[Spatial object tracking data]
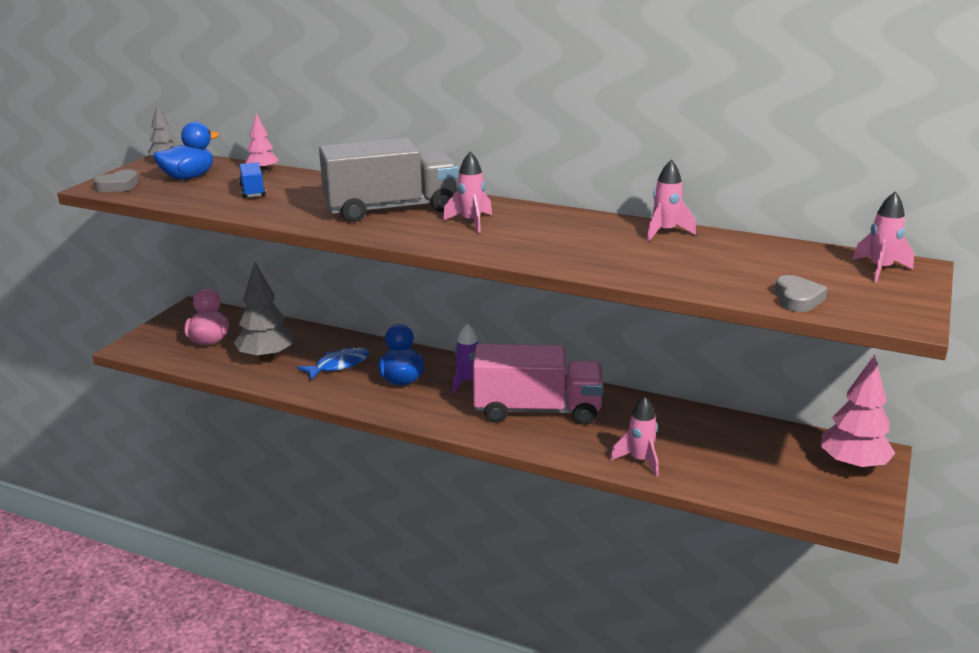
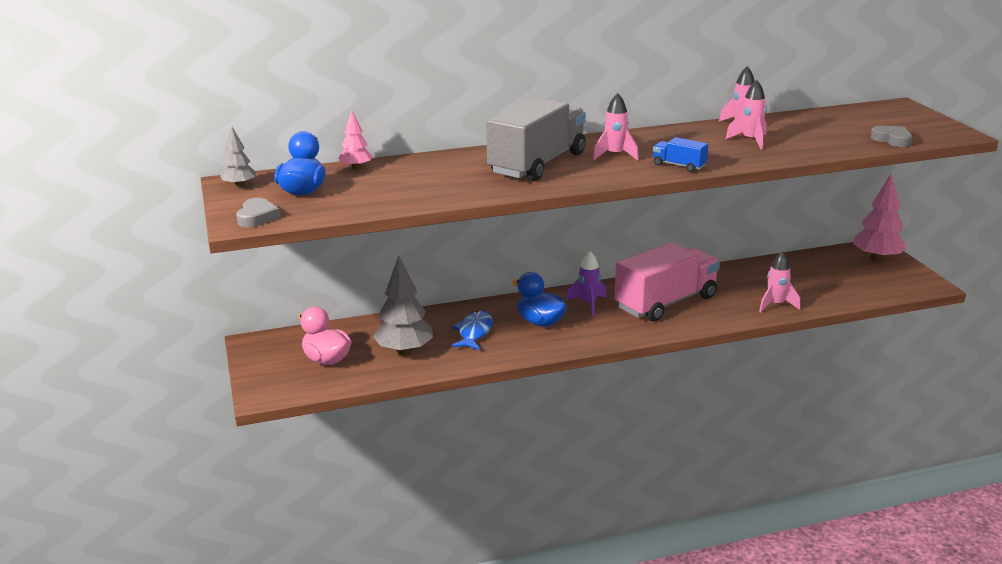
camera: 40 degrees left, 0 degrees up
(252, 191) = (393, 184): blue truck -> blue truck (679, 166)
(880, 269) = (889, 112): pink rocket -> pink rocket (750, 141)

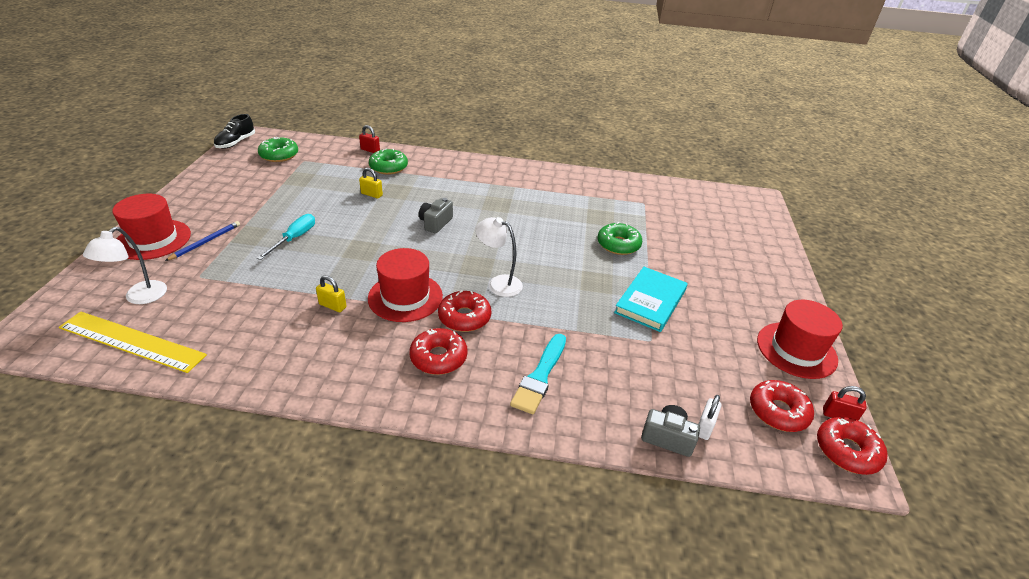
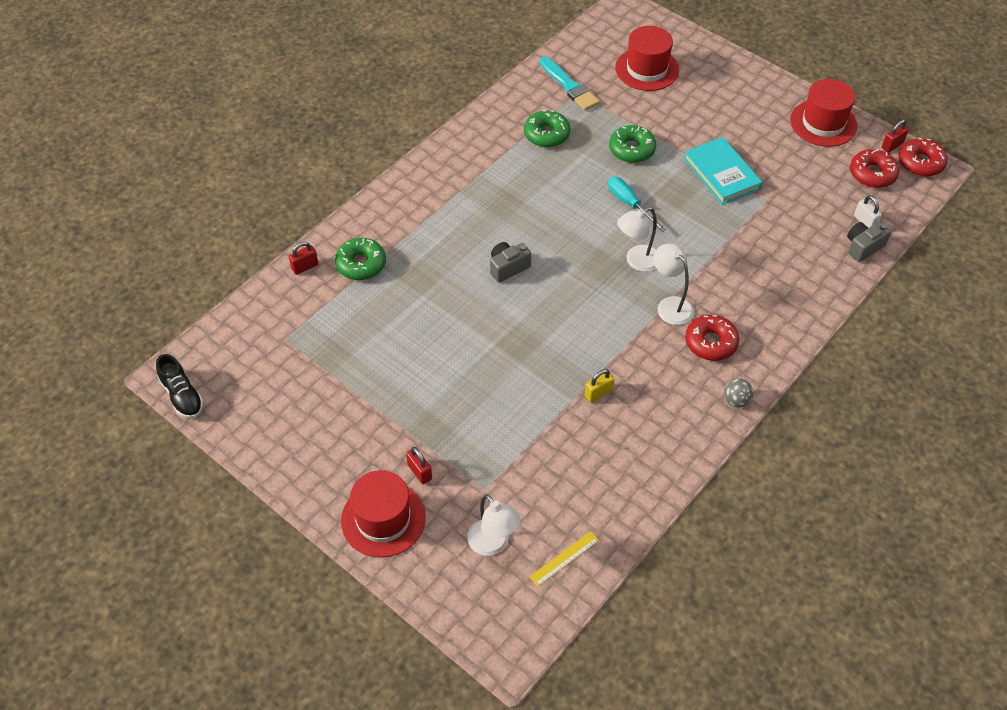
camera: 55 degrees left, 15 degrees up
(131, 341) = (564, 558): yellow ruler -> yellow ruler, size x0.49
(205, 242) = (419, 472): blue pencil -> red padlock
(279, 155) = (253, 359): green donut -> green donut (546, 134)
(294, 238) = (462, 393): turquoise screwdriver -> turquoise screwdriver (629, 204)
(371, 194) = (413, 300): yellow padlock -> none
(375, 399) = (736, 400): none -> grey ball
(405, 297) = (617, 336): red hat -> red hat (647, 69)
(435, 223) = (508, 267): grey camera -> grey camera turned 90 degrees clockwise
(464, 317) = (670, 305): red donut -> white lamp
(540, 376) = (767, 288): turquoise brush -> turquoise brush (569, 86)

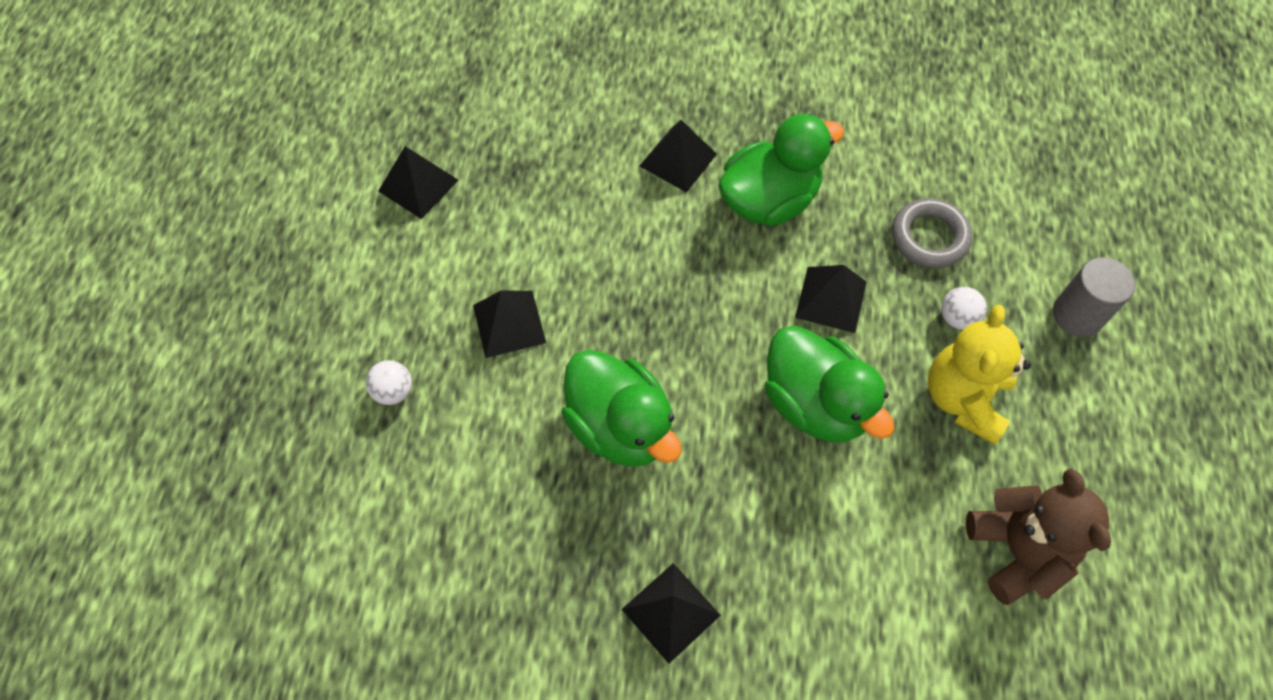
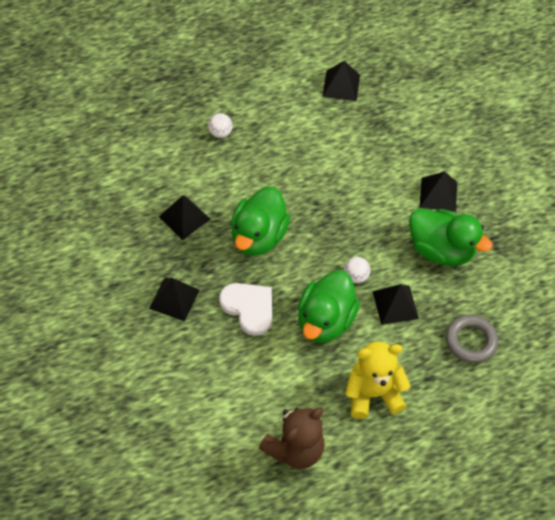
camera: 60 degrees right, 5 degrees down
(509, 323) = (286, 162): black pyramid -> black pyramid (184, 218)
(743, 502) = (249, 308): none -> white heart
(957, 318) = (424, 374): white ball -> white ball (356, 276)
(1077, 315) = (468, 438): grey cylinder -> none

To do ▸ From the data above, reproduce word for word the lines running from the line with "camera: 55 degrees left, 15 degrees up" to the line with "(375, 399) = (736, 400): none -> grey ball", ends included.

Output ▸
camera: 55 degrees left, 15 degrees up
(131, 341) = (564, 558): yellow ruler -> yellow ruler, size x0.49
(205, 242) = (419, 472): blue pencil -> red padlock
(279, 155) = (253, 359): green donut -> green donut (546, 134)
(294, 238) = (462, 393): turquoise screwdriver -> turquoise screwdriver (629, 204)
(371, 194) = (413, 300): yellow padlock -> none
(375, 399) = (736, 400): none -> grey ball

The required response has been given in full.